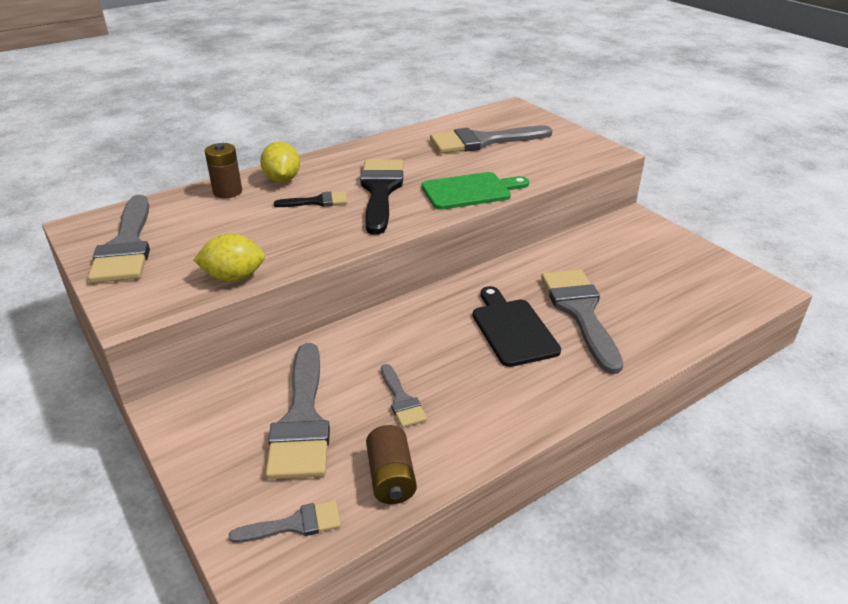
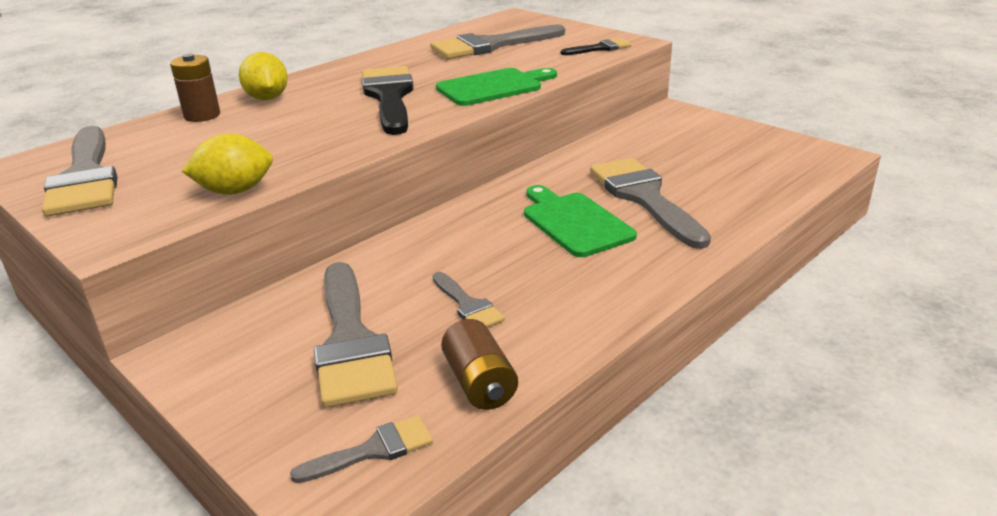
camera: 10 degrees left, 5 degrees down
(317, 202) = (316, 113): black brush -> black brush (600, 48)
(512, 329) = (574, 222): black cutting board -> green cutting board

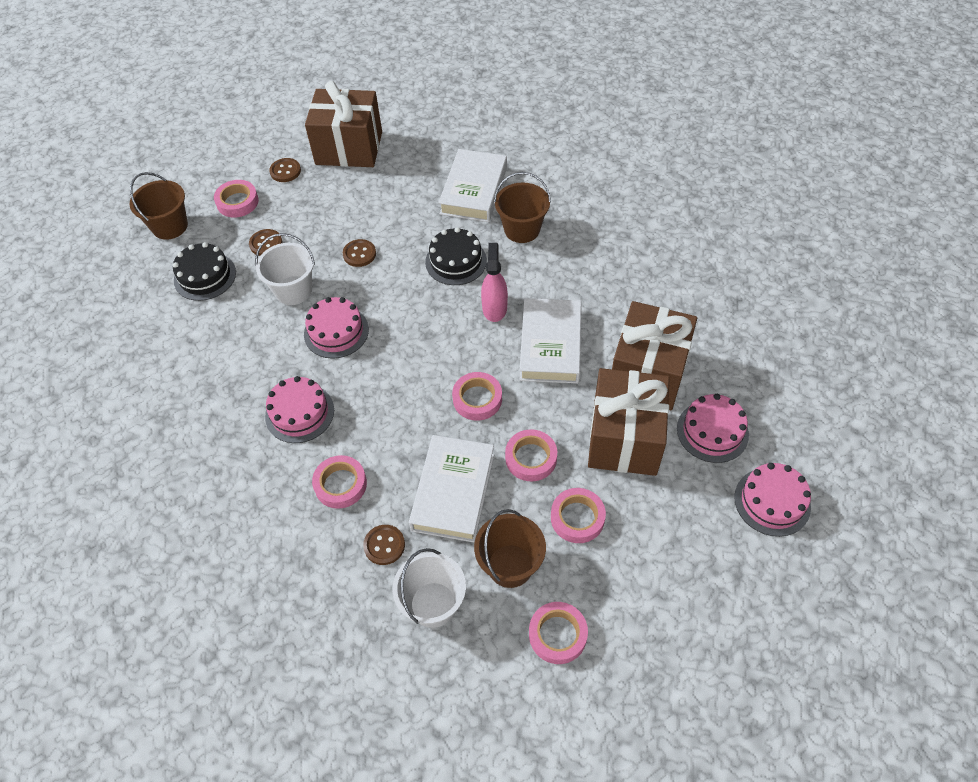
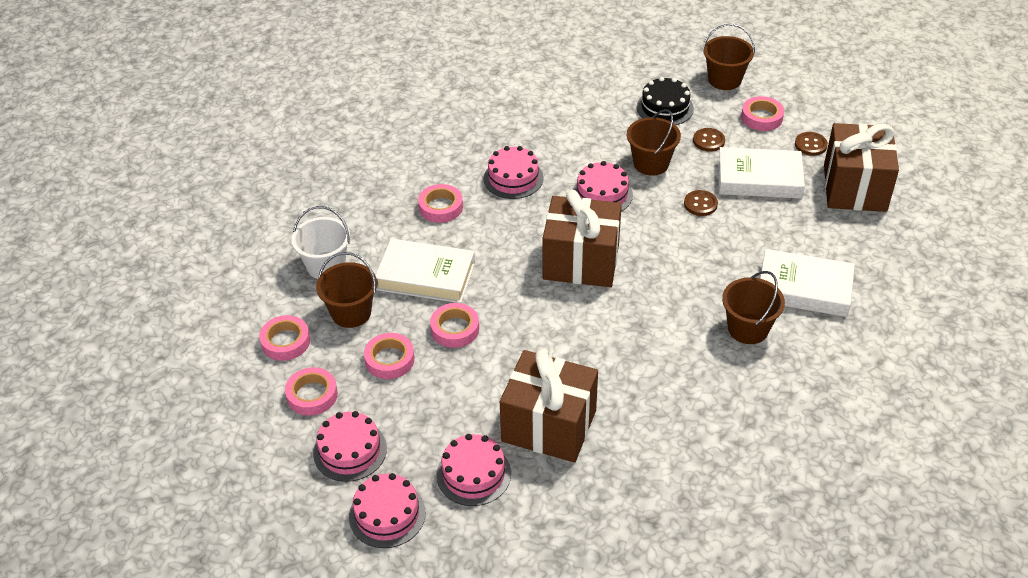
camera: 90 degrees right, 10 degrees down
(293, 290) = (651, 163): white bucket -> brown bucket
(384, 545) = (381, 235): brown button -> none
(456, 261) = (696, 275): black cake -> none
(477, 399) = (522, 292): pink tape -> pink tape (312, 395)
(494, 308) = (634, 305): pink spray bottle -> none
(550, 345) = (586, 347): white book -> white book (759, 179)
(624, 438) = (470, 400): brown gift -> brown gift (581, 262)
(702, 544) = (350, 450): none -> pink cake

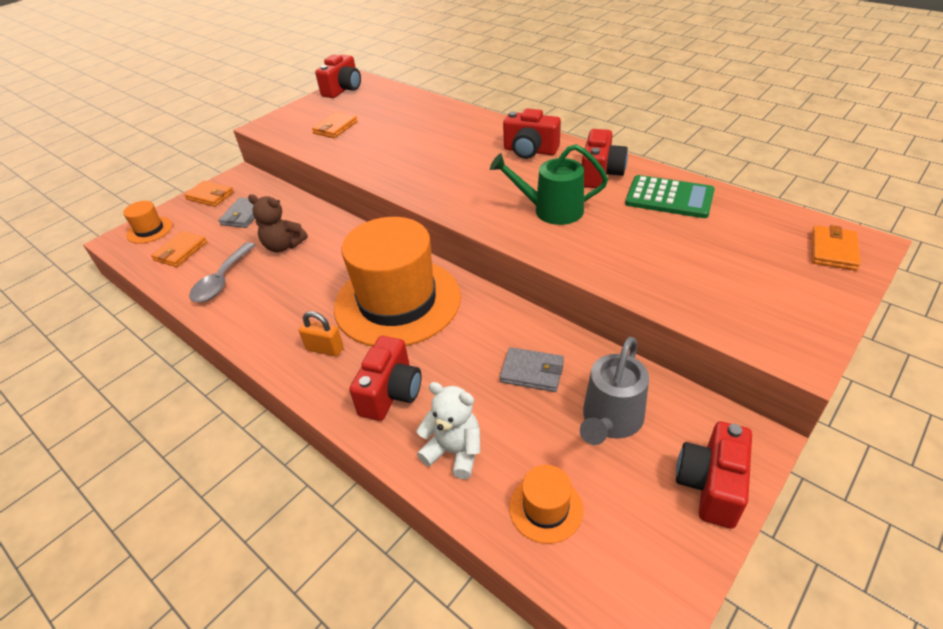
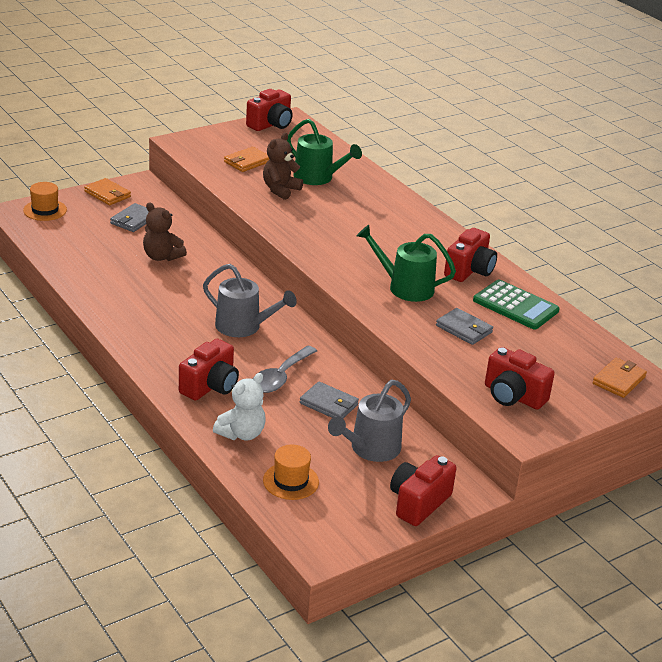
camera: 10 degrees right, 10 degrees down
(180, 251) = (69, 236): orange wallet -> none
(222, 280) = (99, 270): grey spoon -> grey spoon (280, 377)
(325, 349) = (169, 343): orange padlock -> none
(378, 145) = (280, 190): none -> brown teddy bear
(397, 302) = (244, 327): orange hat -> grey watering can
(408, 125) = (318, 178): none -> green watering can
(454, 451) = (241, 433): white teddy bear -> white teddy bear turned 90 degrees clockwise
(530, 151) = (419, 233): red camera -> red camera (513, 396)
(639, 240) = (464, 329): none -> grey wallet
══════════
| Requirement |
In your copy, omit the pictures and restate every line of the data word for word.

| Solution for this exercise |
camera: 10 degrees left, 5 degrees down
(317, 202) = (316, 113): black brush -> black brush (600, 48)
(512, 329) = (574, 222): black cutting board -> green cutting board

camera: 90 degrees right, 10 degrees down
(293, 290) = (651, 163): white bucket -> brown bucket
(384, 545) = (381, 235): brown button -> none
(456, 261) = (696, 275): black cake -> none
(477, 399) = (522, 292): pink tape -> pink tape (312, 395)
(494, 308) = (634, 305): pink spray bottle -> none
(550, 345) = (586, 347): white book -> white book (759, 179)
(624, 438) = (470, 400): brown gift -> brown gift (581, 262)
(702, 544) = (350, 450): none -> pink cake

camera: 10 degrees right, 10 degrees down
(180, 251) = (69, 236): orange wallet -> none
(222, 280) = (99, 270): grey spoon -> grey spoon (280, 377)
(325, 349) = (169, 343): orange padlock -> none
(378, 145) = (280, 190): none -> brown teddy bear
(397, 302) = (244, 327): orange hat -> grey watering can
(408, 125) = (318, 178): none -> green watering can
(454, 451) = (241, 433): white teddy bear -> white teddy bear turned 90 degrees clockwise
(530, 151) = (419, 233): red camera -> red camera (513, 396)
(639, 240) = (464, 329): none -> grey wallet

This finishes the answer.